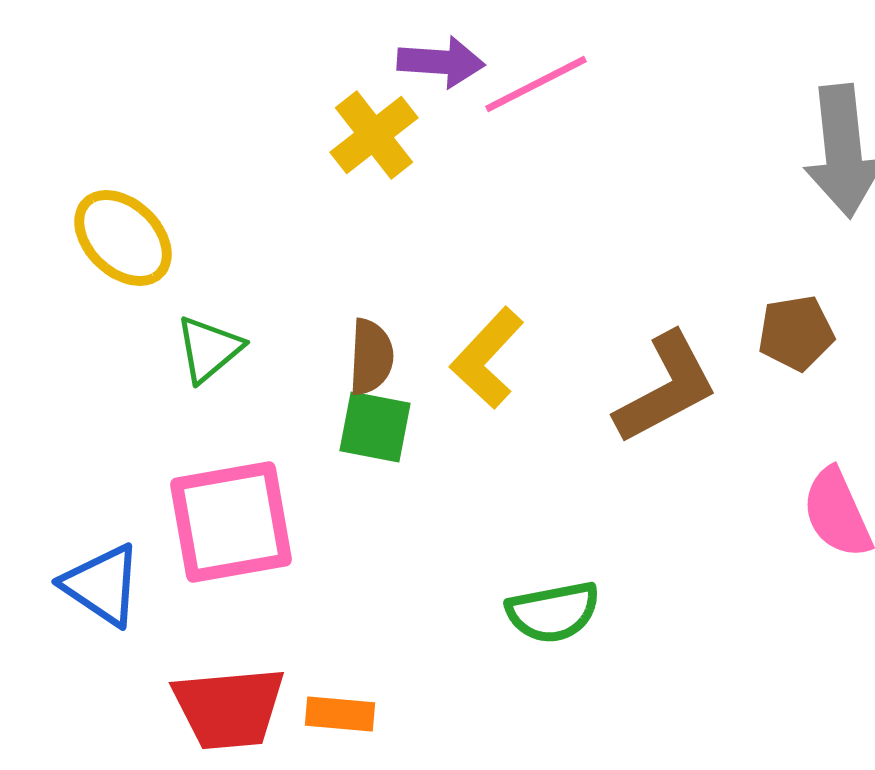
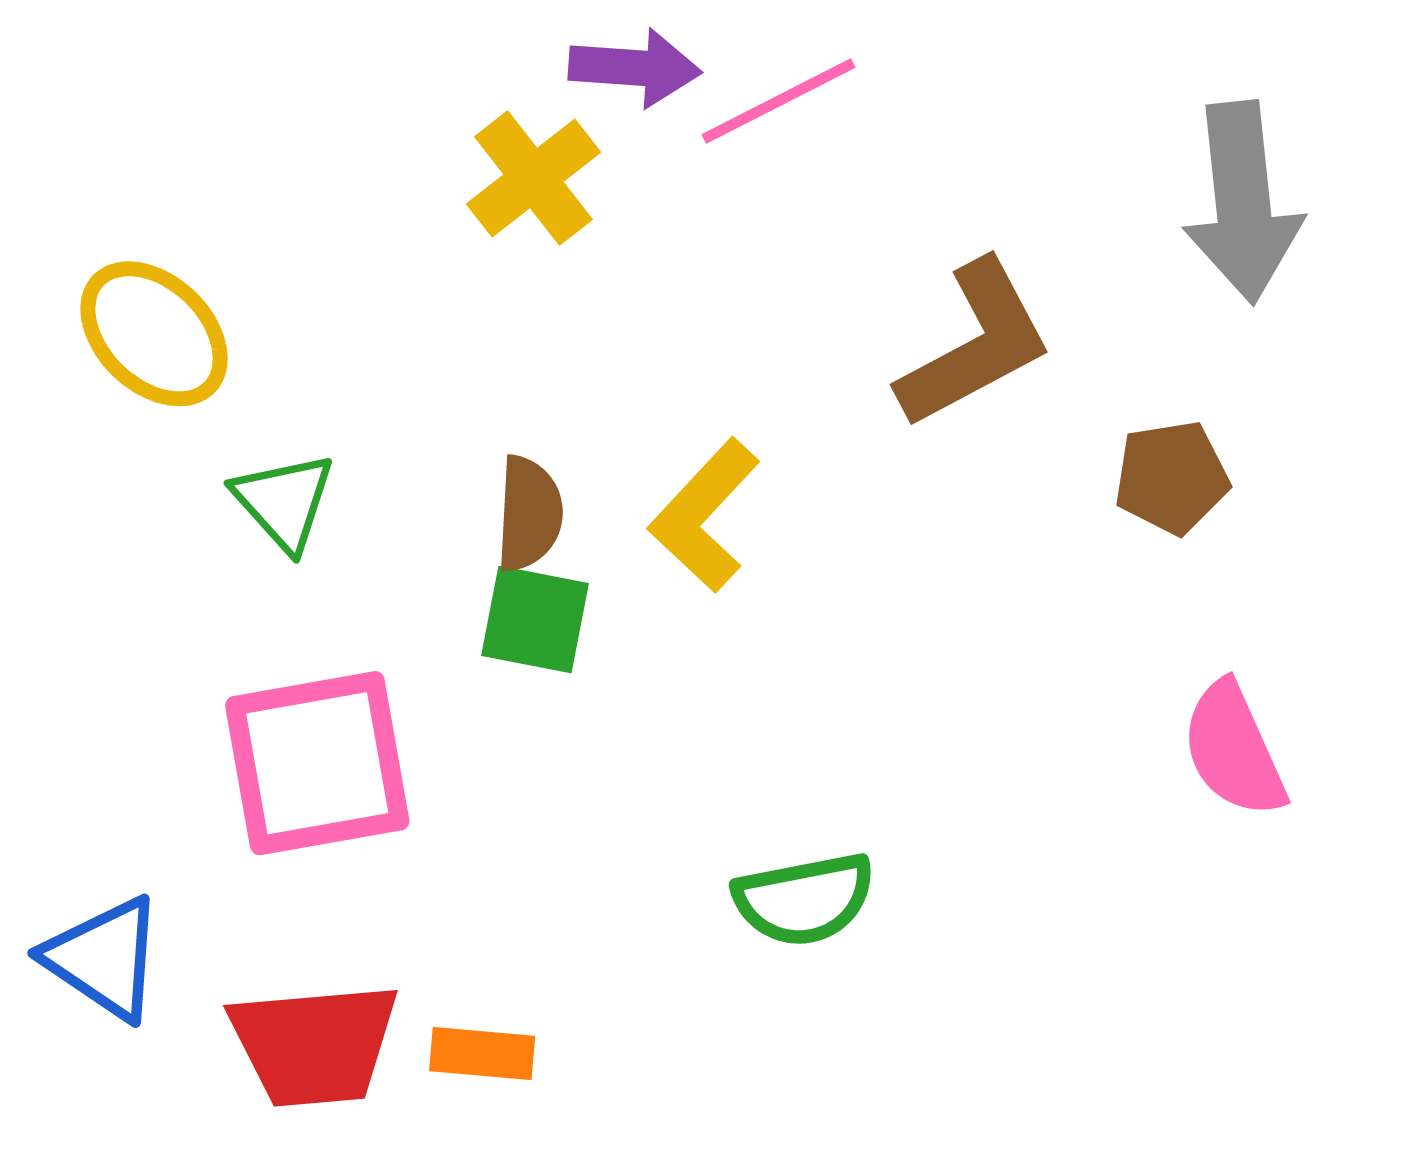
green triangle: (209, 349) -> (284, 502), turned -32
brown L-shape: (666, 388) -> (975, 344), moved
blue triangle: (102, 585) -> (104, 958), moved

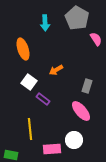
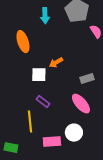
white square: (29, 82) -> (39, 75), moved, turned -35
gray rectangle: (87, 86) -> (87, 79), turned 56
purple rectangle: (43, 99) -> (43, 102), moved

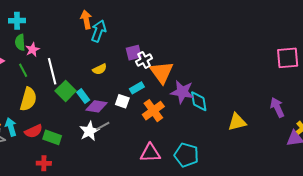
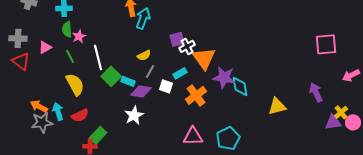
cyan rectangle: (83, 96) -> (128, 81), turned -32
yellow semicircle: (28, 99) -> (75, 84), turned -45
gray line: (103, 126) -> (150, 71), moved, turned -32
green rectangle: (52, 137) -> (98, 135), moved, turned -66
cyan pentagon: (186, 155) -> (228, 138), turned 30

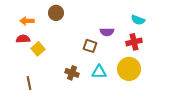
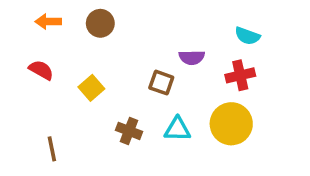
orange arrow: (27, 21) -> (48, 22), moved
red semicircle: (23, 39) -> (41, 70), turned 32
yellow square: (38, 49) -> (91, 88), moved

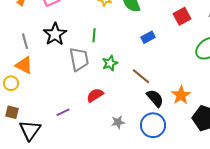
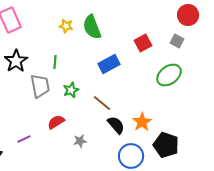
blue rectangle: (148, 37) -> (109, 64), size x1.5
gray star: (118, 122) -> (80, 141), moved
blue circle: (153, 125) -> (131, 156), moved

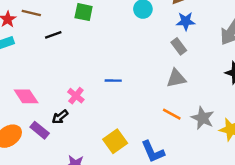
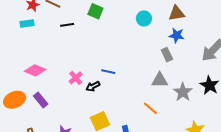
pink diamond: (26, 96) -> (35, 70), turned -45
black arrow: (60, 117) -> (93, 86), moved
gray star: (203, 118) -> (183, 92), moved

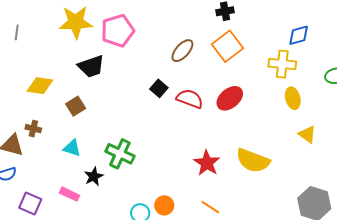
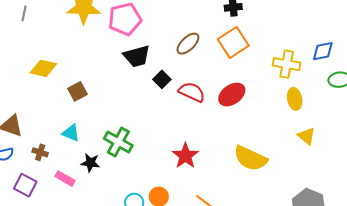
blue diamond: (299, 35) -> (323, 51), moved
black trapezoid: (91, 66) -> (137, 56), moved
brown cross: (33, 129) -> (40, 152), moved
red star: (207, 163) -> (185, 156), moved
black star: (94, 176) -> (90, 163), turned 30

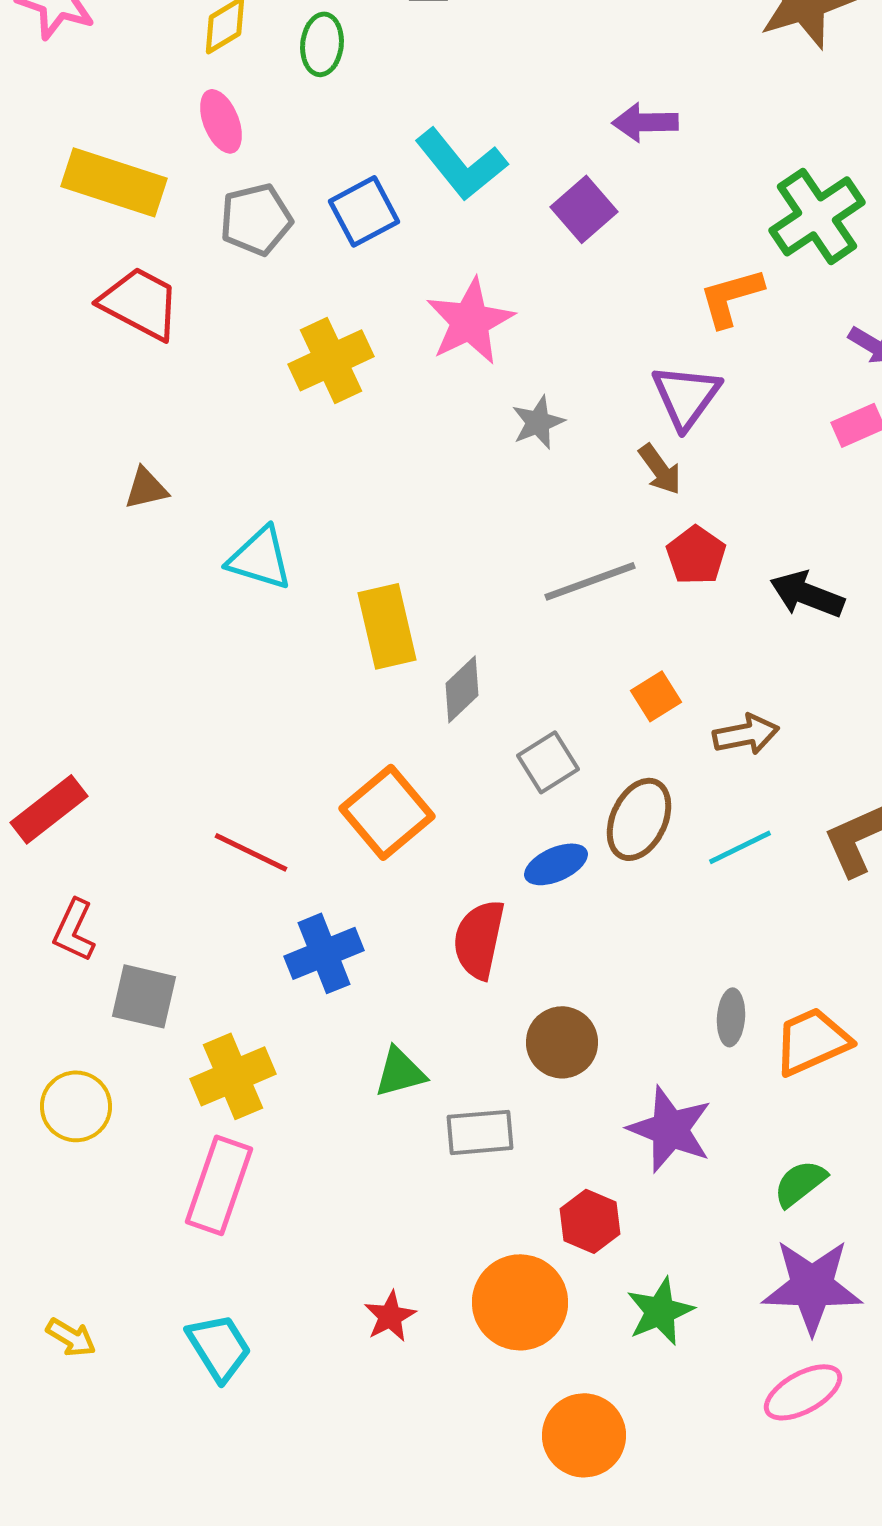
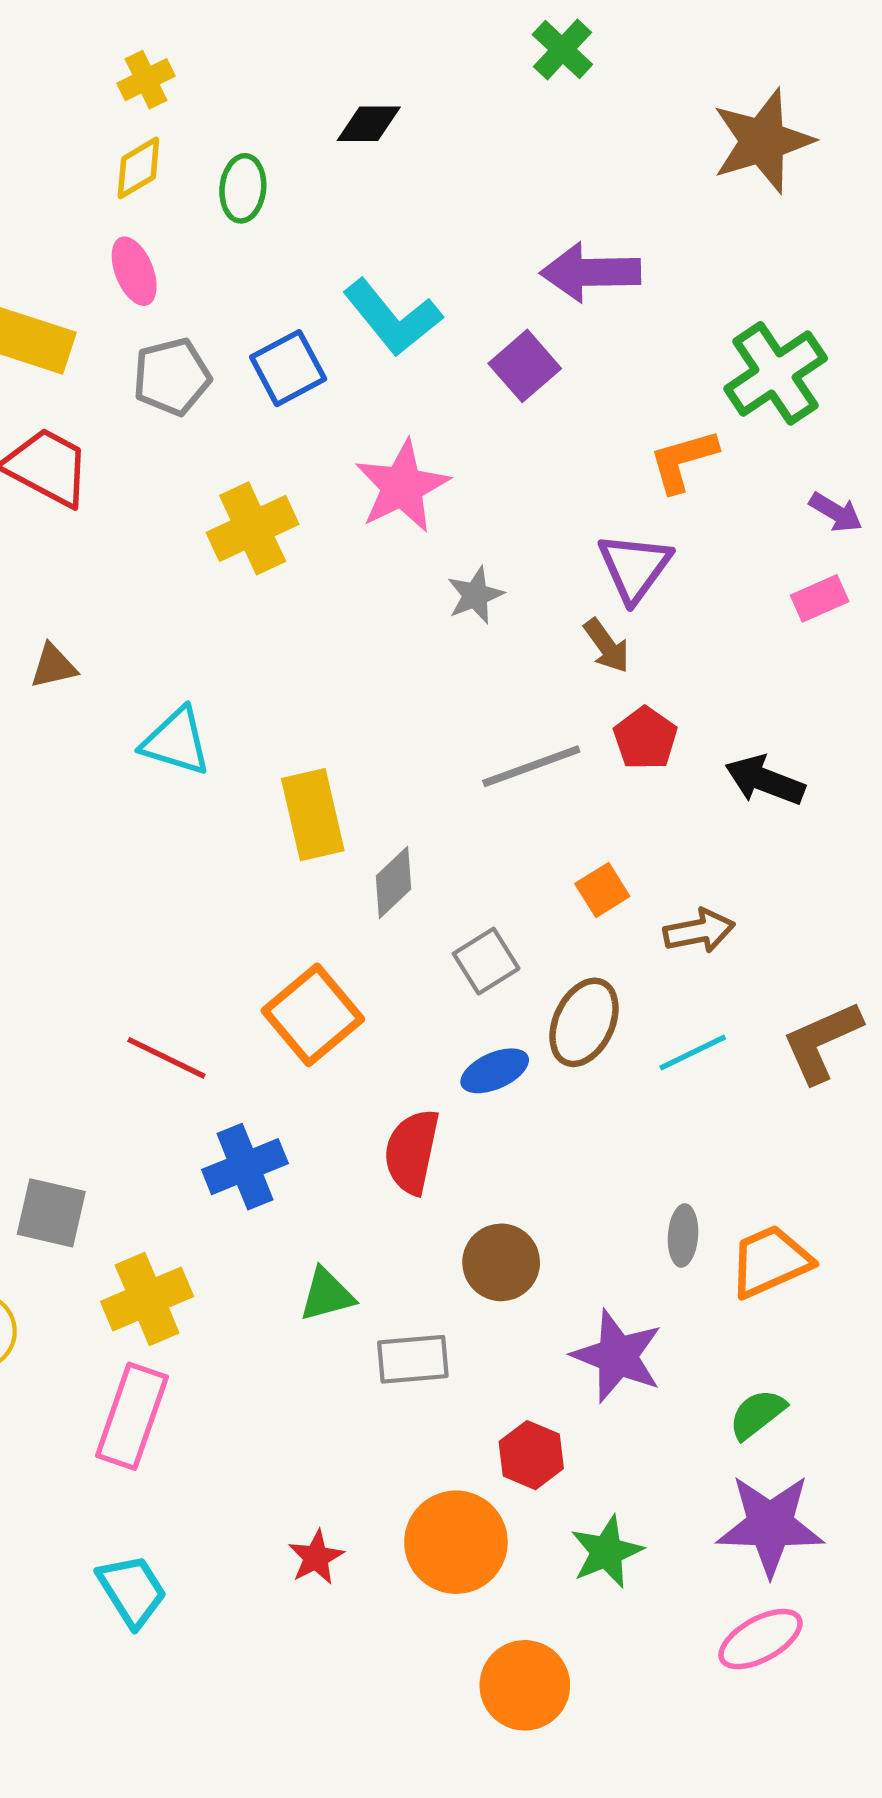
purple arrow: (645, 122) -> (590, 272), size x1.4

**Exercise brief**: Word for word, give again the lines from the first entry to the line with "black trapezoid: (91, 66) -> (137, 56), moved", inclusive. Exclude the pictures.

**Output below**:
green triangle: (209, 349) -> (284, 502), turned -32
brown L-shape: (666, 388) -> (975, 344), moved
blue triangle: (102, 585) -> (104, 958), moved

white square: (29, 82) -> (39, 75), moved, turned -35
gray rectangle: (87, 86) -> (87, 79), turned 56
purple rectangle: (43, 99) -> (43, 102), moved

cyan rectangle: (83, 96) -> (128, 81), turned -32
yellow semicircle: (28, 99) -> (75, 84), turned -45
gray line: (103, 126) -> (150, 71), moved, turned -32
green rectangle: (52, 137) -> (98, 135), moved, turned -66
cyan pentagon: (186, 155) -> (228, 138), turned 30

orange arrow: (27, 21) -> (48, 22), moved
red semicircle: (23, 39) -> (41, 70), turned 32
yellow square: (38, 49) -> (91, 88), moved

blue rectangle: (148, 37) -> (109, 64), size x1.5
gray star: (118, 122) -> (80, 141), moved
blue circle: (153, 125) -> (131, 156), moved

pink diamond: (26, 96) -> (35, 70), turned -45
black arrow: (60, 117) -> (93, 86), moved
gray star: (203, 118) -> (183, 92), moved

blue diamond: (299, 35) -> (323, 51), moved
black trapezoid: (91, 66) -> (137, 56), moved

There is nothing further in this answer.